• [What you have to do]:
Scan the entries below and return each line that contains "camera".
Supplied records: Begin
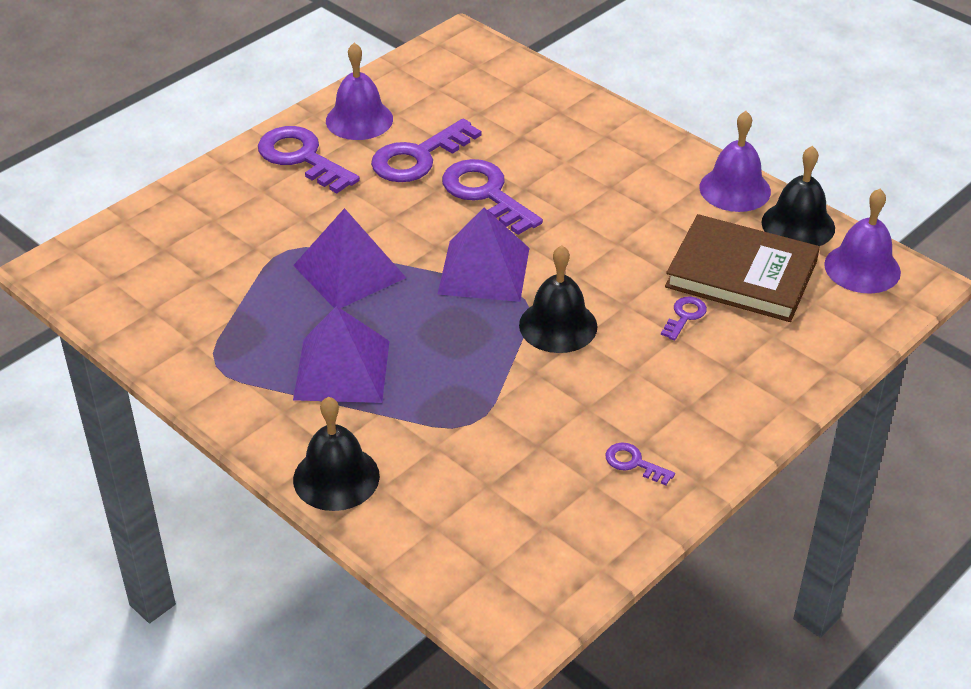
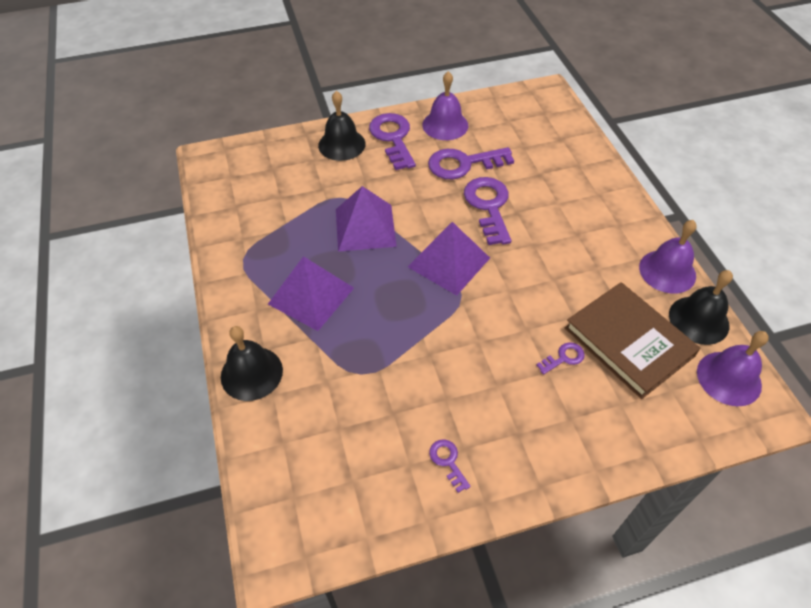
camera: 30 degrees right, 10 degrees up
(558, 325) = (469, 325): black bell -> black bell (341, 144)

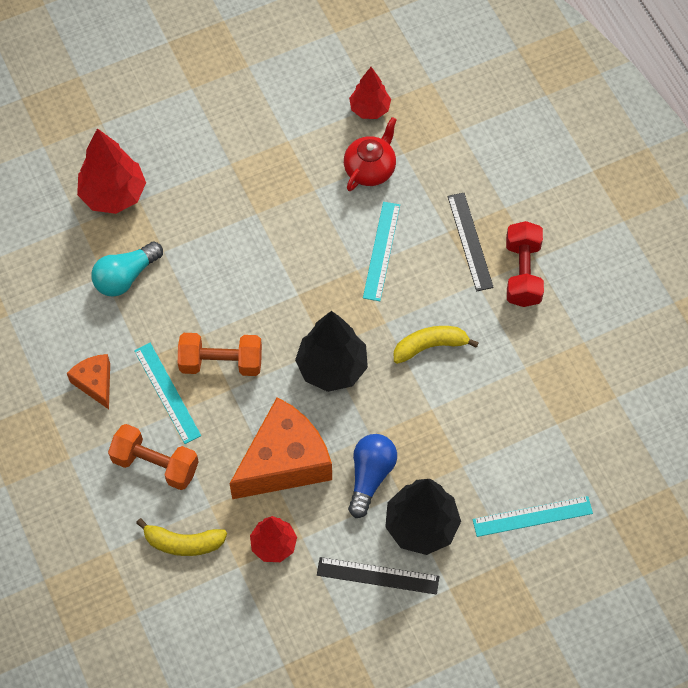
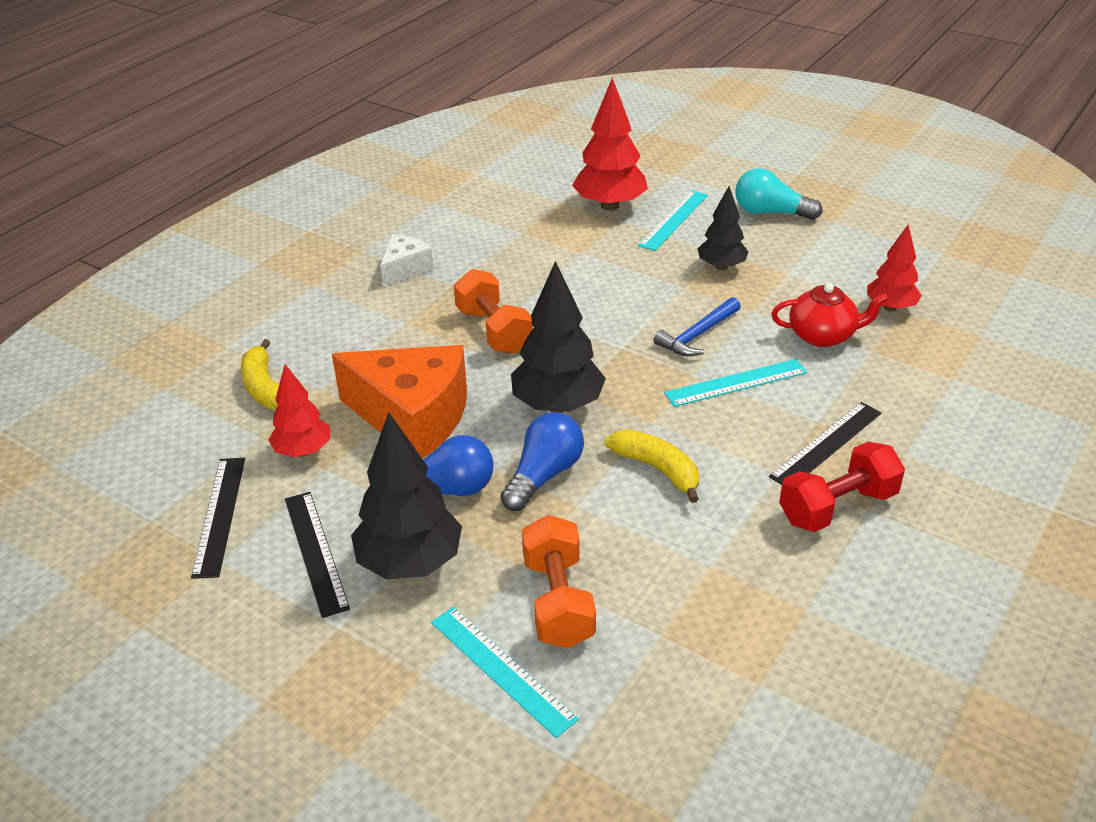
camera: 60 degrees right, 25 degrees down
(95, 383) = (405, 269): orange cheese -> white cheese
(126, 276) = (533, 243): turquoise light bulb -> turquoise light bulb (770, 213)
(155, 464) = (344, 335): orange dumbbell -> orange dumbbell (558, 601)
(167, 392) = (430, 312): turquoise ruler -> turquoise ruler (673, 220)
(250, 174) = (721, 266): none -> black tree
(306, 620) = (219, 515): none -> black ruler
(317, 240) = (697, 335): none -> blue hammer
(393, 412) = (544, 475): none -> blue light bulb

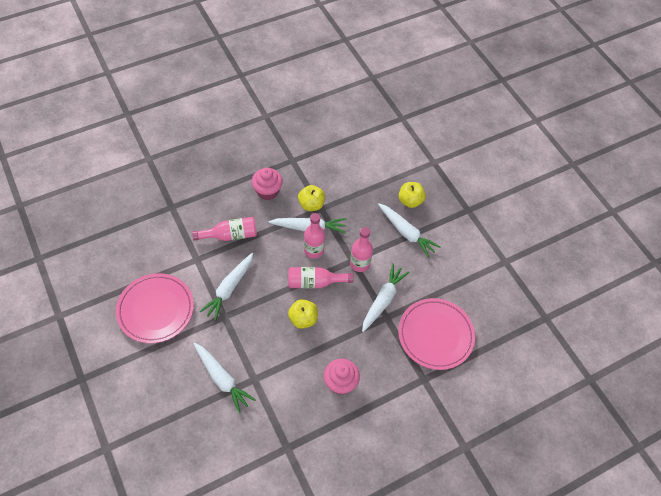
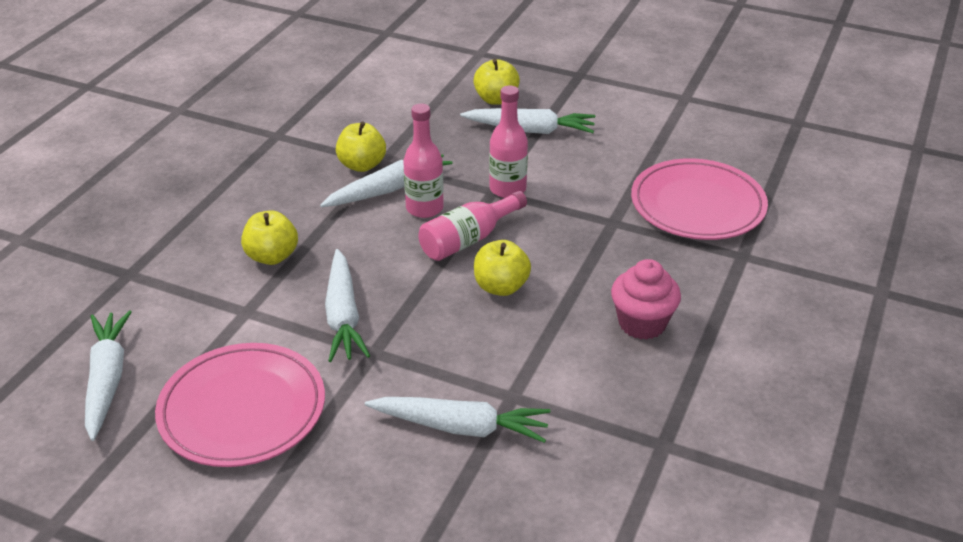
camera: 35 degrees left, 20 degrees down
(230, 235) = (272, 256): pink bottle -> yellow apple
(267, 191) = (276, 182): pink cupcake -> none
(383, 300) = (586, 208): white carrot -> white carrot (107, 379)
Supplied records: End
• [Answer to this task]:
camera: 30 degrees right, 10 degrees up
camera: 60 degrees right, 25 degrees down
camera: 35 degrees left, 20 degrees down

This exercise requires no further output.